Exact copy, no pictures: return all the data below as written.

» SUPPLIED MATERIAL
= = = =
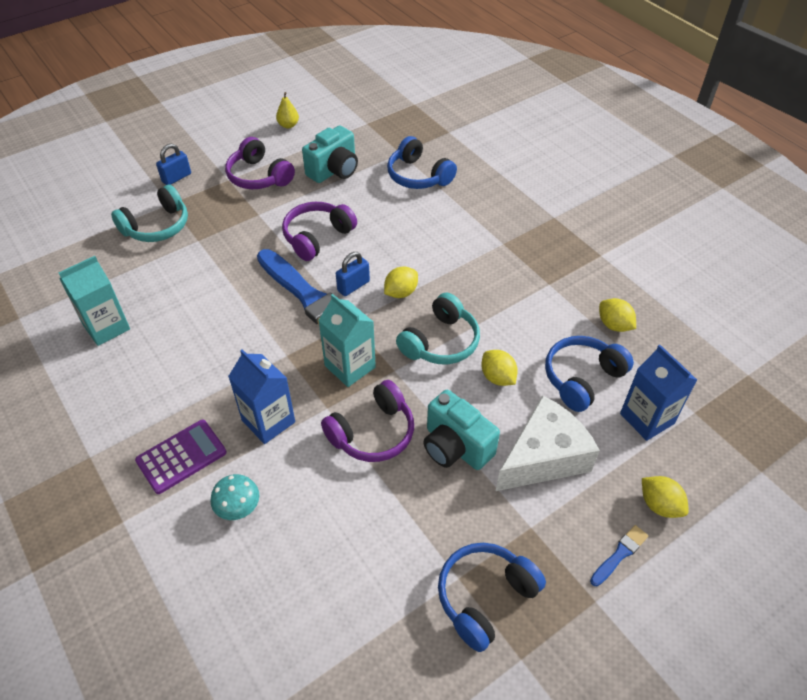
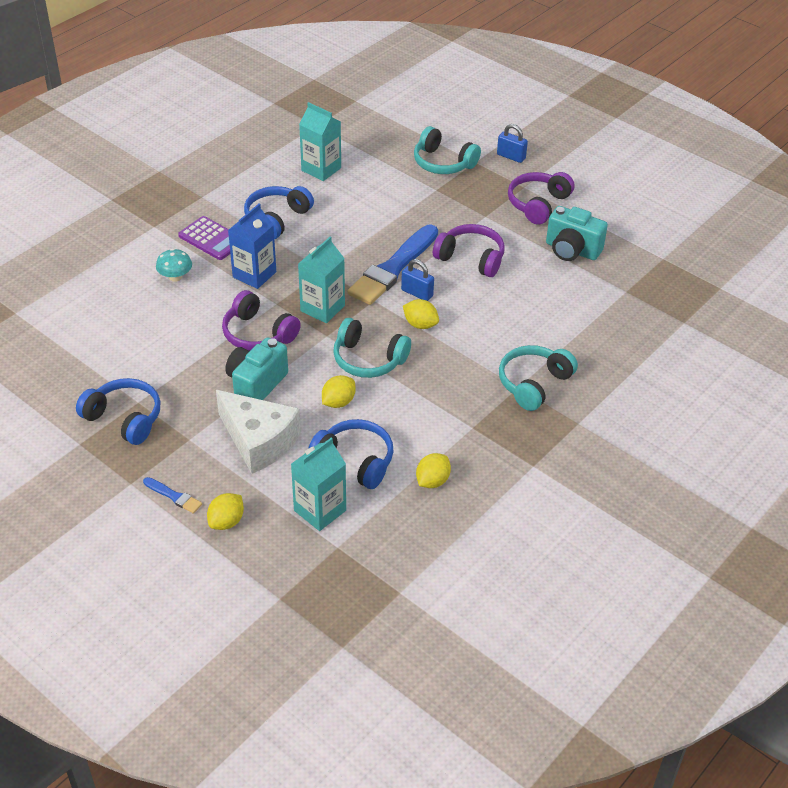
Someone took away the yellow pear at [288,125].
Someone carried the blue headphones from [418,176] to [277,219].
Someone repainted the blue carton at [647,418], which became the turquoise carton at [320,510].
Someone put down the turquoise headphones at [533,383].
= = = =
» SOLUTION TO THE PROBLEM
Someone took away the yellow pear at [288,125].
Someone carried the blue headphones from [418,176] to [277,219].
Someone repainted the blue carton at [647,418], which became the turquoise carton at [320,510].
Someone put down the turquoise headphones at [533,383].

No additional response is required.